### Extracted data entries
[Start of section]

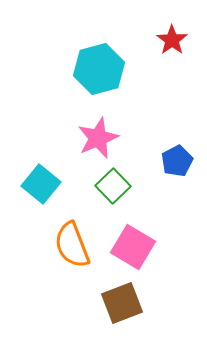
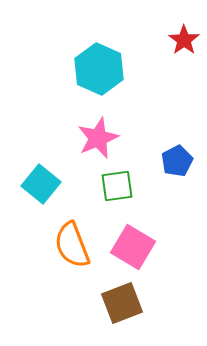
red star: moved 12 px right
cyan hexagon: rotated 21 degrees counterclockwise
green square: moved 4 px right; rotated 36 degrees clockwise
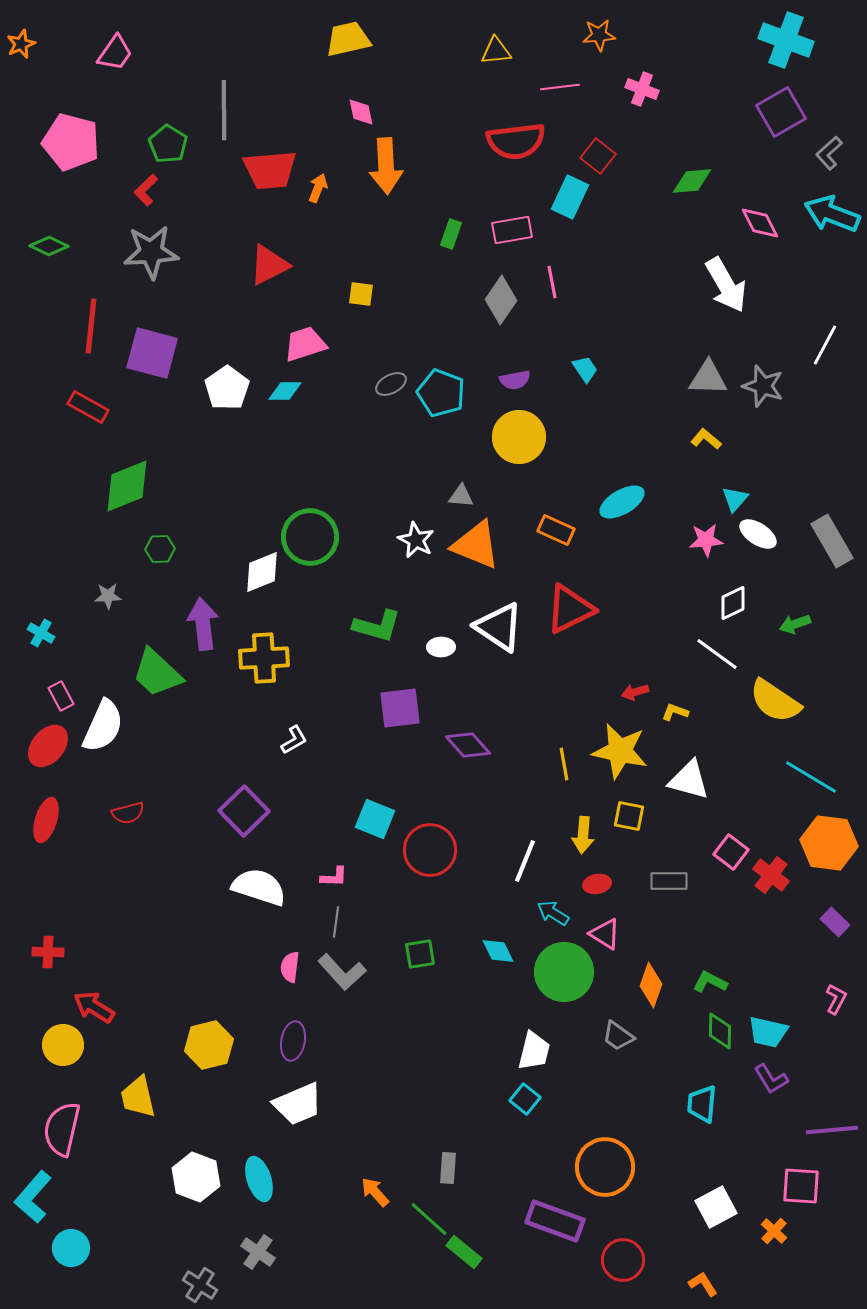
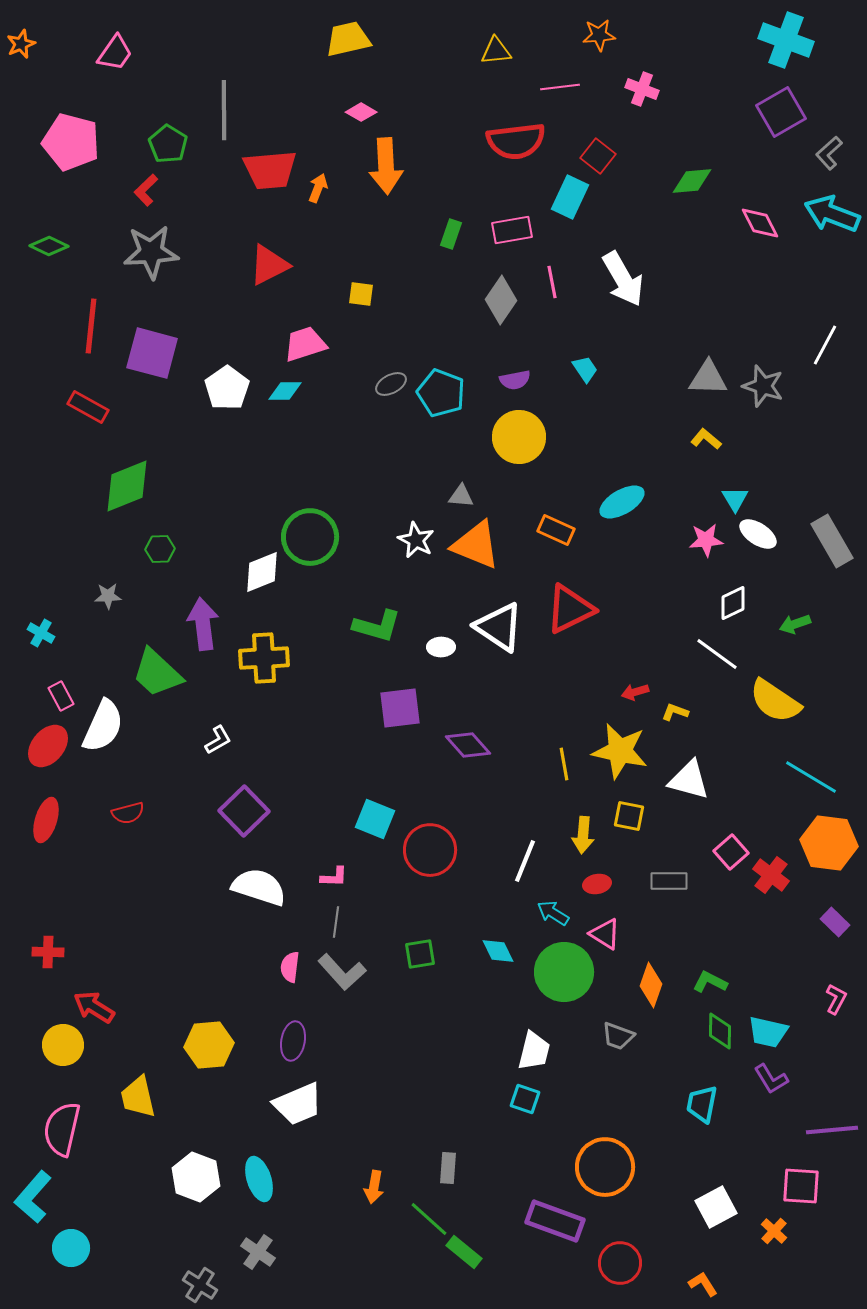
pink diamond at (361, 112): rotated 48 degrees counterclockwise
white arrow at (726, 285): moved 103 px left, 6 px up
cyan triangle at (735, 499): rotated 12 degrees counterclockwise
white L-shape at (294, 740): moved 76 px left
pink square at (731, 852): rotated 12 degrees clockwise
gray trapezoid at (618, 1036): rotated 16 degrees counterclockwise
yellow hexagon at (209, 1045): rotated 9 degrees clockwise
cyan square at (525, 1099): rotated 20 degrees counterclockwise
cyan trapezoid at (702, 1104): rotated 6 degrees clockwise
orange arrow at (375, 1192): moved 1 px left, 5 px up; rotated 128 degrees counterclockwise
red circle at (623, 1260): moved 3 px left, 3 px down
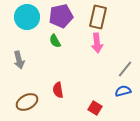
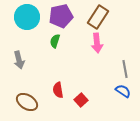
brown rectangle: rotated 20 degrees clockwise
green semicircle: rotated 48 degrees clockwise
gray line: rotated 48 degrees counterclockwise
blue semicircle: rotated 49 degrees clockwise
brown ellipse: rotated 60 degrees clockwise
red square: moved 14 px left, 8 px up; rotated 16 degrees clockwise
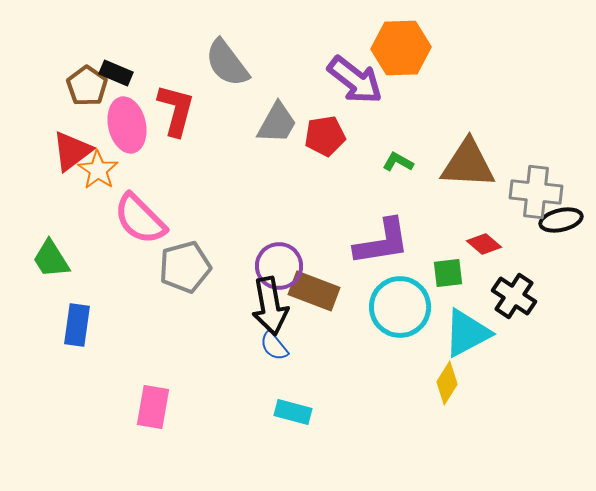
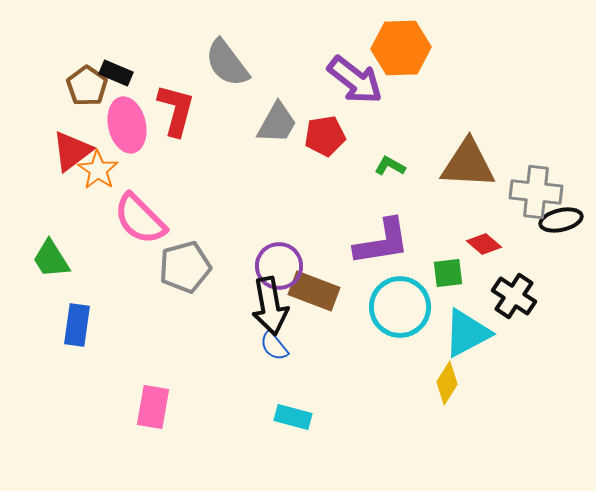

[End of section]

### How to complete this task
Reproduce each entry precisely, dropping only the pictures.

### Output below
red star: moved 12 px right
cyan hexagon: rotated 21 degrees counterclockwise
green square: moved 4 px right; rotated 36 degrees clockwise
pink diamond at (361, 112): rotated 48 degrees counterclockwise
white arrow at (726, 285): moved 103 px left, 6 px up
cyan triangle at (735, 499): rotated 12 degrees counterclockwise
white L-shape at (294, 740): moved 76 px left
pink square at (731, 852): rotated 12 degrees clockwise
gray trapezoid at (618, 1036): rotated 16 degrees counterclockwise
yellow hexagon at (209, 1045): rotated 9 degrees clockwise
cyan square at (525, 1099): rotated 20 degrees counterclockwise
cyan trapezoid at (702, 1104): rotated 6 degrees clockwise
orange arrow at (375, 1192): moved 1 px left, 5 px up; rotated 128 degrees counterclockwise
red circle at (623, 1260): moved 3 px left, 3 px down
brown rectangle: rotated 20 degrees clockwise
green semicircle: rotated 48 degrees clockwise
gray line: rotated 48 degrees counterclockwise
blue semicircle: rotated 49 degrees clockwise
brown ellipse: rotated 60 degrees clockwise
red square: moved 14 px left, 8 px up; rotated 16 degrees clockwise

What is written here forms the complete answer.